**Try it:** For this exercise, repeat exactly the lines below starting at the line holding "camera: 160 degrees right, 10 degrees up" and ending at the line holding "(270, 236) = (331, 312): none -> grey candle", both included, with no extra lines and no pictures.
----------
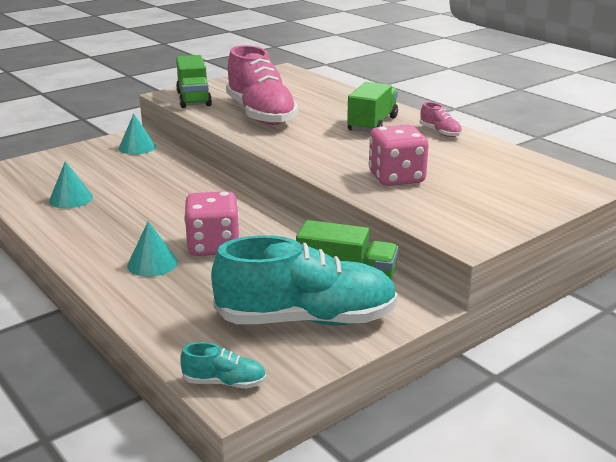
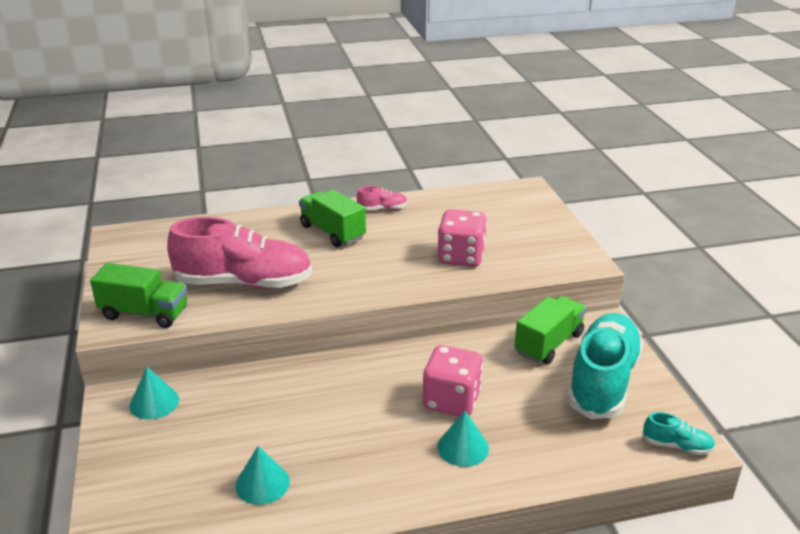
camera: 65 degrees left, 5 degrees up
(224, 382) = (677, 446): turquoise shoe -> turquoise shoe turned 75 degrees clockwise

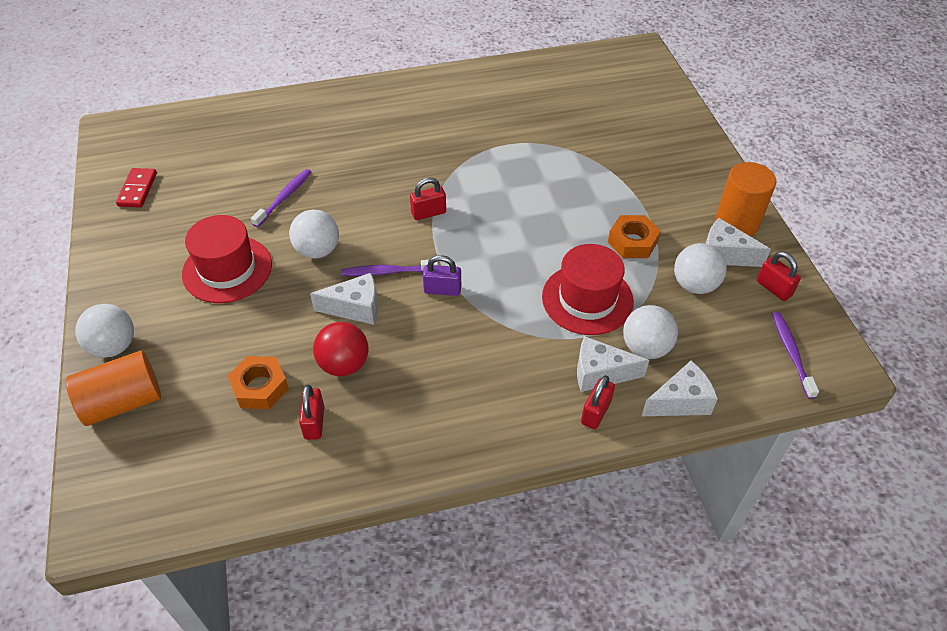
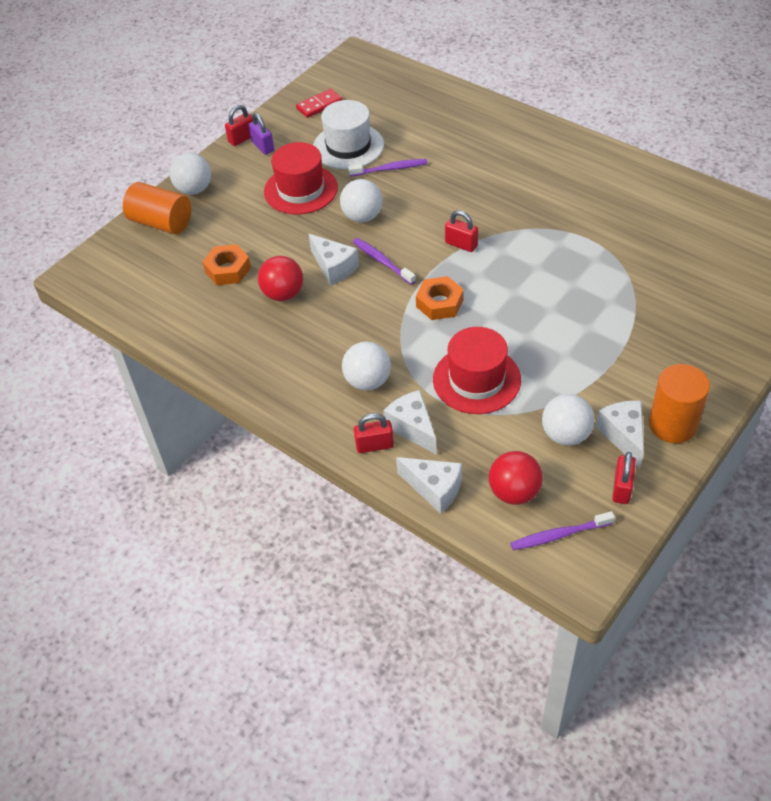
camera: 55 degrees right, 0 degrees up
(218, 205) = (348, 146): none -> white hat
(314, 422) = (226, 311): red padlock -> red padlock (242, 138)
(442, 290) = (397, 298): purple padlock -> purple padlock (263, 146)
(632, 242) = (568, 371): orange nut -> orange nut (439, 303)
(646, 348) = (465, 440): white ball -> white ball (367, 381)
(727, 352) = (514, 492): none -> red ball
(791, 353) = (559, 535): purple toothbrush -> purple toothbrush turned 150 degrees counterclockwise

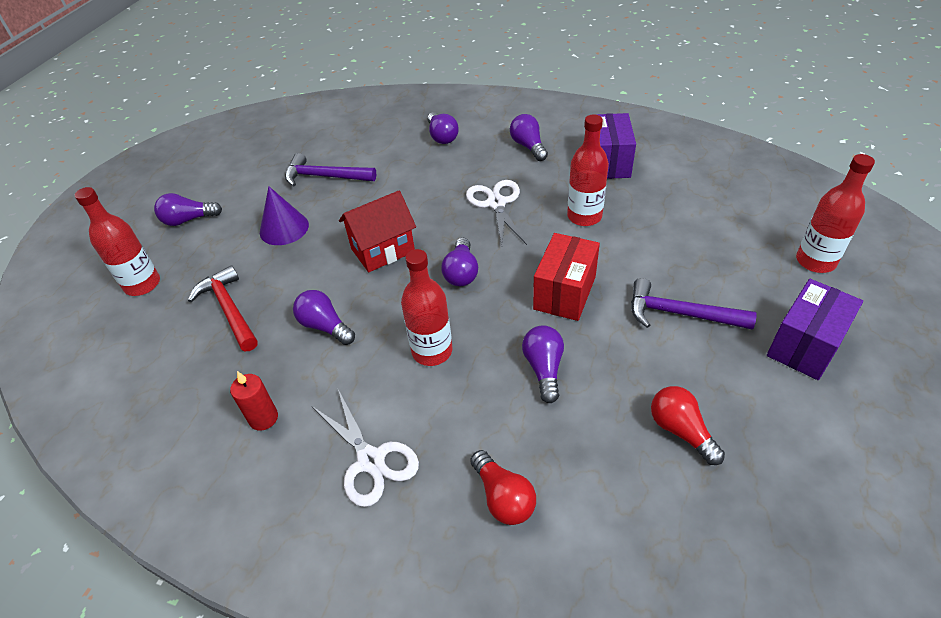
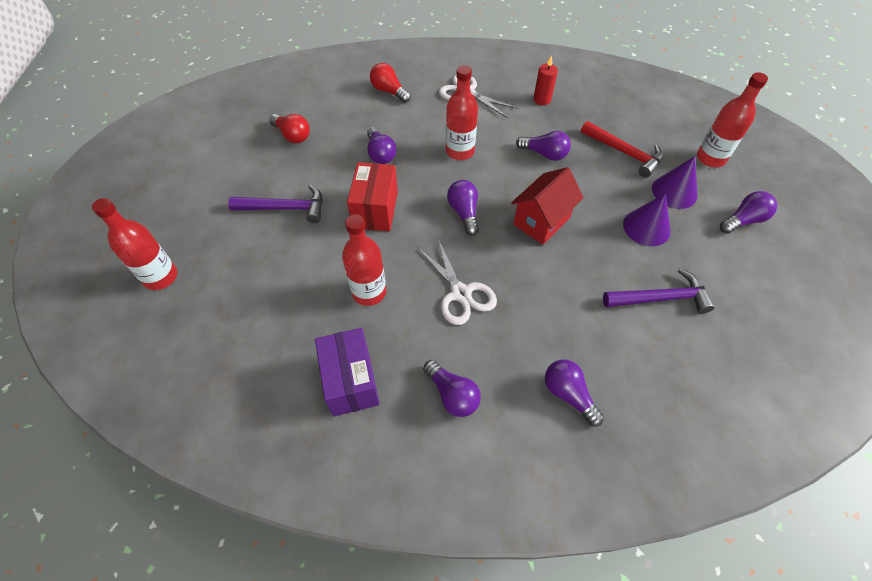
camera: 160 degrees right, 10 degrees up
(221, 256) = (674, 191): none -> purple cone
(805, 345) = (198, 200): purple box -> none

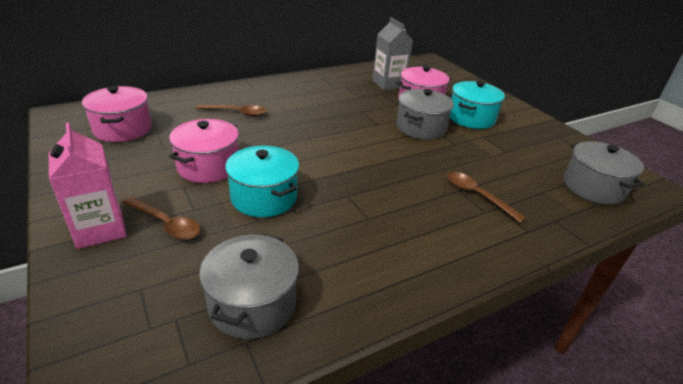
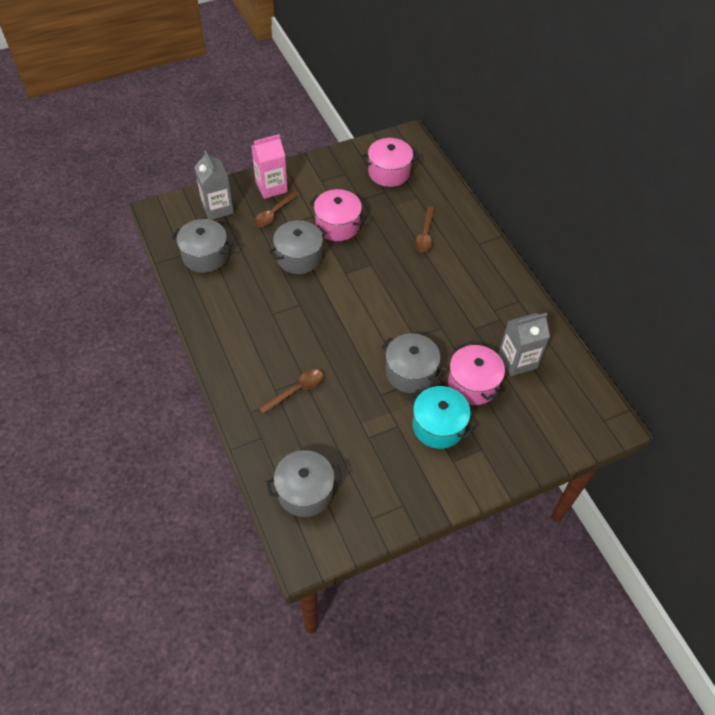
camera: 95 degrees right, 20 degrees up
(127, 297) = (217, 208): none -> grey carton
(264, 197) = (299, 257): turquoise pot -> grey pot

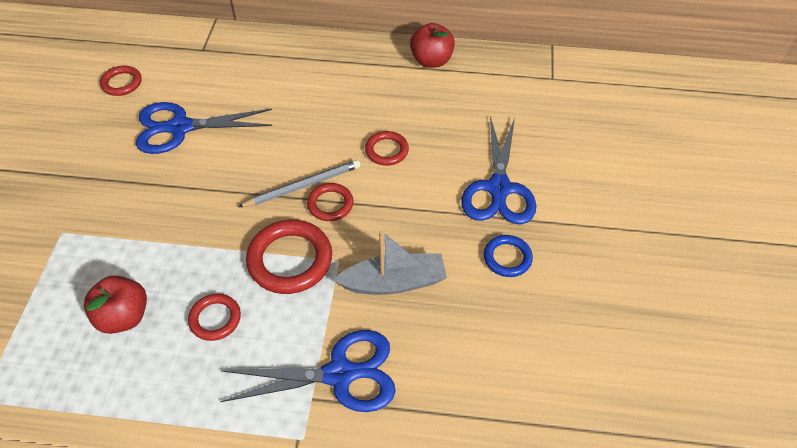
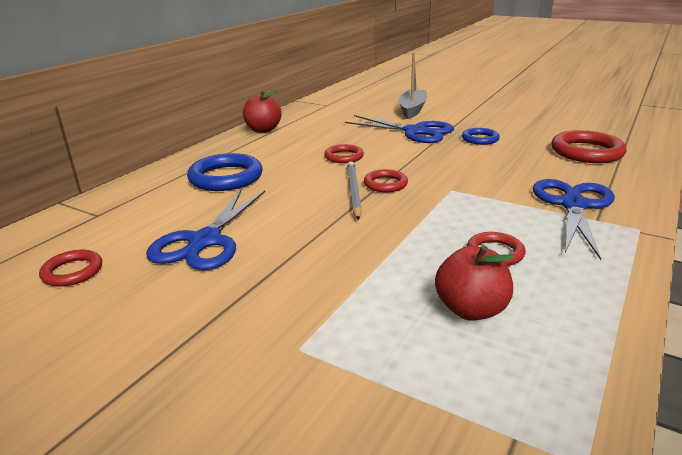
camera: 65 degrees left, 25 degrees down
(290, 260) = (439, 208): red ring -> red ring (586, 152)
(298, 87) = (226, 177): none -> blue ring
(394, 282) = (485, 174): grey boat -> grey boat (412, 109)

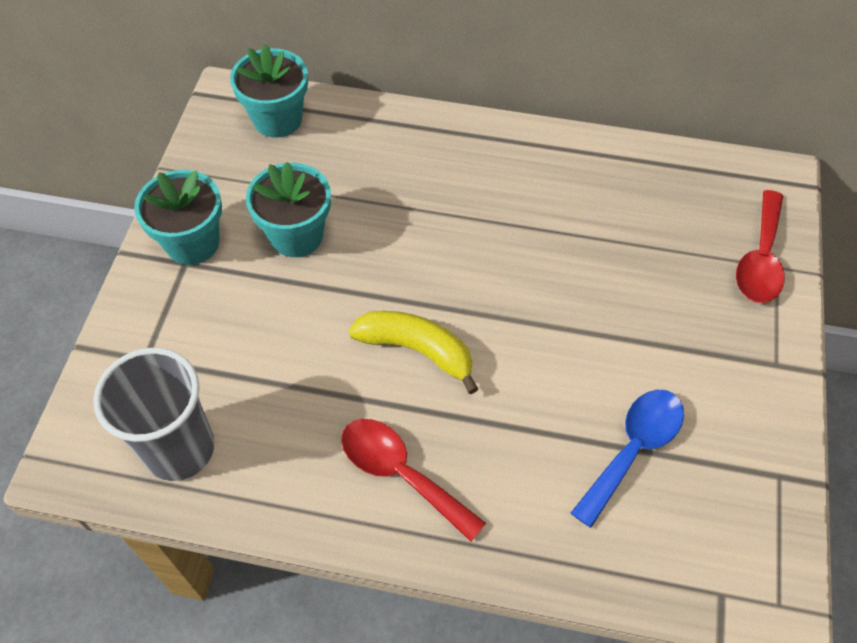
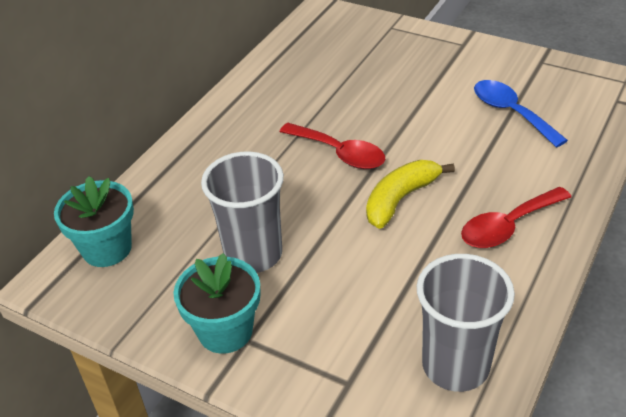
camera: 70 degrees left, 15 degrees down
(296, 235) = (253, 254): turquoise flower pot -> grey cup
(760, 259) = (382, 32): red spoon -> red spoon (339, 153)

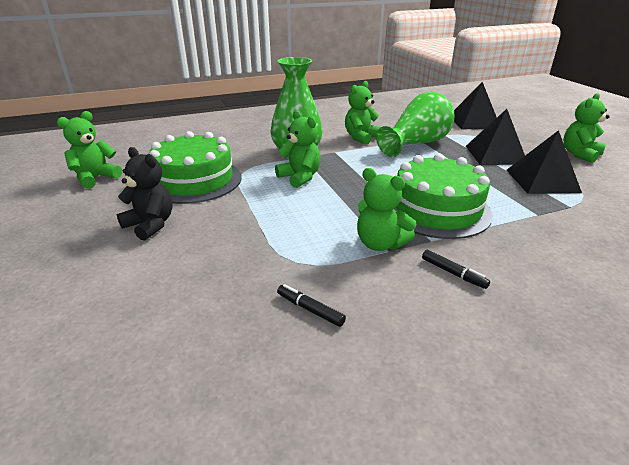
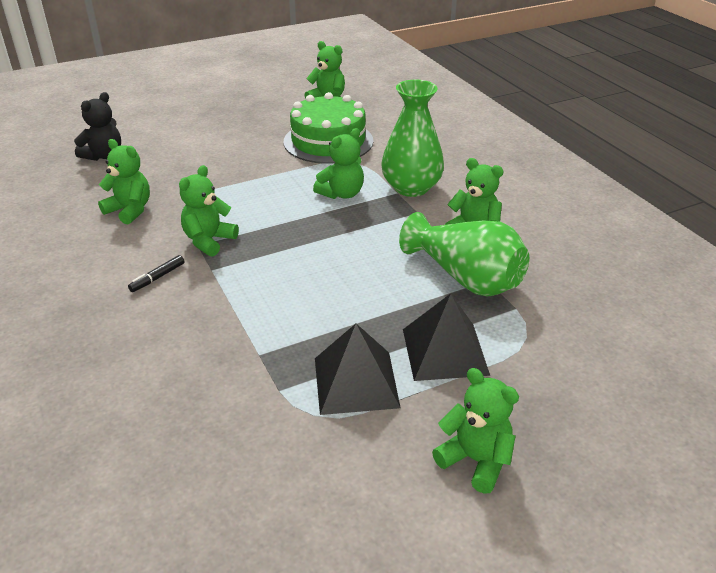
camera: 85 degrees right, 5 degrees up
(150, 225) = (248, 136): black teddy bear -> black teddy bear (104, 155)
(310, 309) = (130, 210): black marker -> green teddy bear
(437, 209) = (272, 279): green cake -> none
(473, 122) = (600, 351): black pyramid -> none

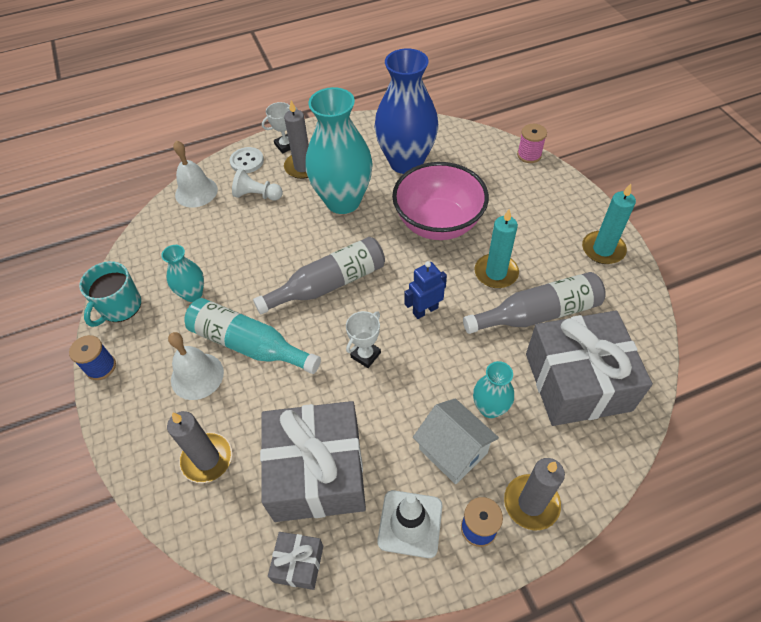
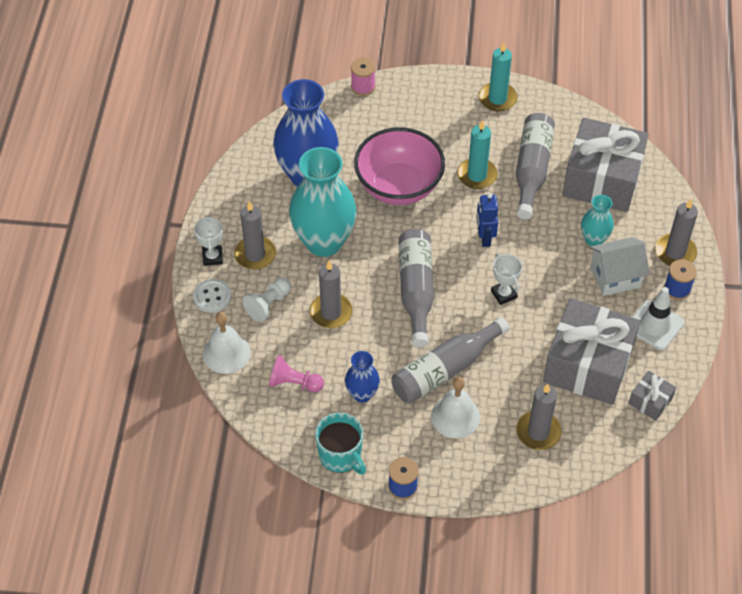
camera: 65 degrees left, 0 degrees up
(185, 244) = (294, 383): none -> pink pawn
(193, 294) = (362, 394): turquoise vase -> blue vase
(249, 344) = (445, 369): turquoise bottle -> grey bottle
(270, 236) = (331, 312): none -> grey candle

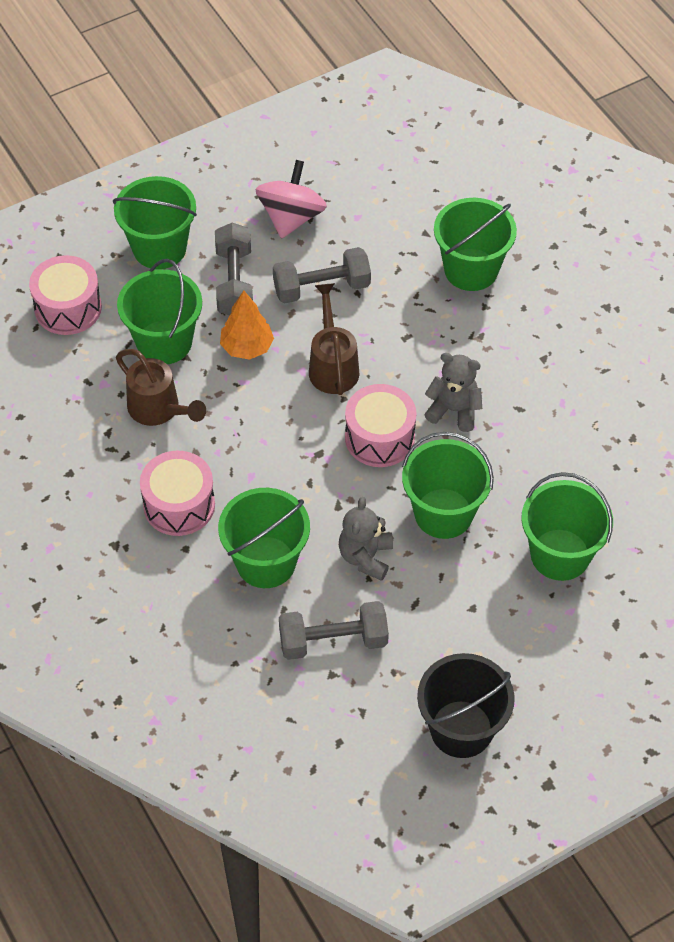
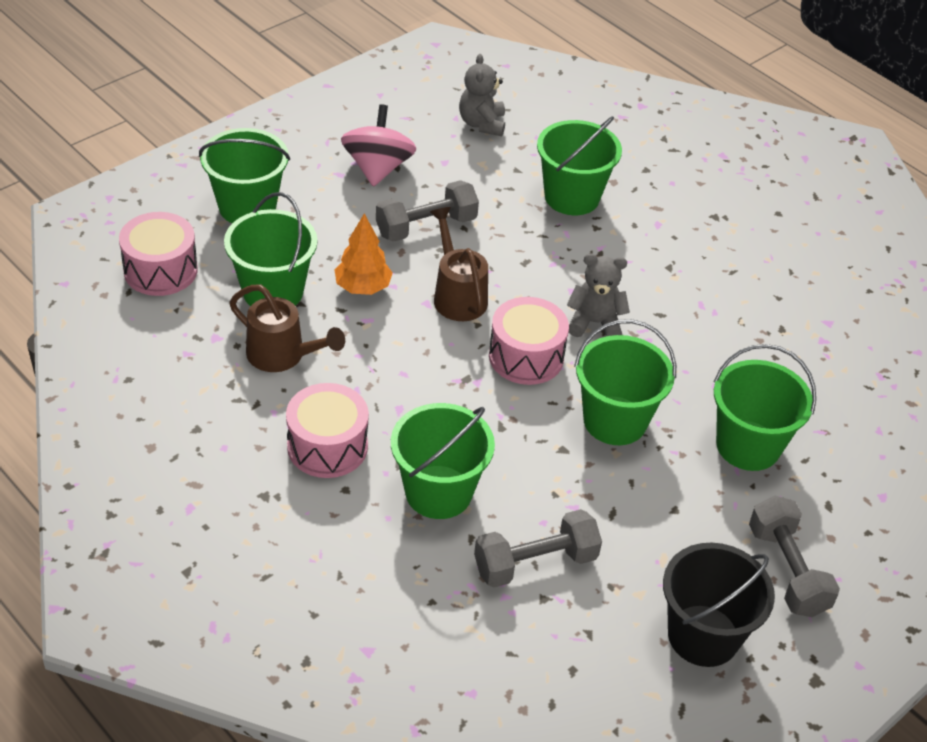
camera: 15 degrees left, 10 degrees down
(234, 282) = (334, 230): grey dumbbell -> grey dumbbell (787, 570)
(365, 557) = (545, 473): grey teddy bear -> grey teddy bear (482, 124)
----------
**Reply:**
camera: 160 degrees right, 10 degrees up
(221, 256) = (674, 191): none -> purple cone
(805, 345) = (198, 200): purple box -> none

camera: 95 degrees right, 20 degrees up
(127, 297) = (217, 208): none -> grey carton
(264, 197) = (299, 257): turquoise pot -> grey pot

camera: 65 degrees left, 25 degrees down
(290, 260) = (439, 208): red ring -> red ring (586, 152)
(298, 87) = (226, 177): none -> blue ring
(394, 282) = (485, 174): grey boat -> grey boat (412, 109)

camera: 70 degrees left, 15 degrees down
(296, 235) = (253, 254): turquoise flower pot -> grey cup
(760, 259) = (382, 32): red spoon -> red spoon (339, 153)

camera: 85 degrees right, 5 degrees up
(150, 225) = (248, 136): black teddy bear -> black teddy bear (104, 155)
(310, 309) = (130, 210): black marker -> green teddy bear
(437, 209) = (272, 279): green cake -> none
(473, 122) = (600, 351): black pyramid -> none

camera: 65 degrees left, 0 degrees up
(185, 244) = (294, 383): none -> pink pawn
(193, 294) = (362, 394): turquoise vase -> blue vase
(249, 344) = (445, 369): turquoise bottle -> grey bottle
(270, 236) = (331, 312): none -> grey candle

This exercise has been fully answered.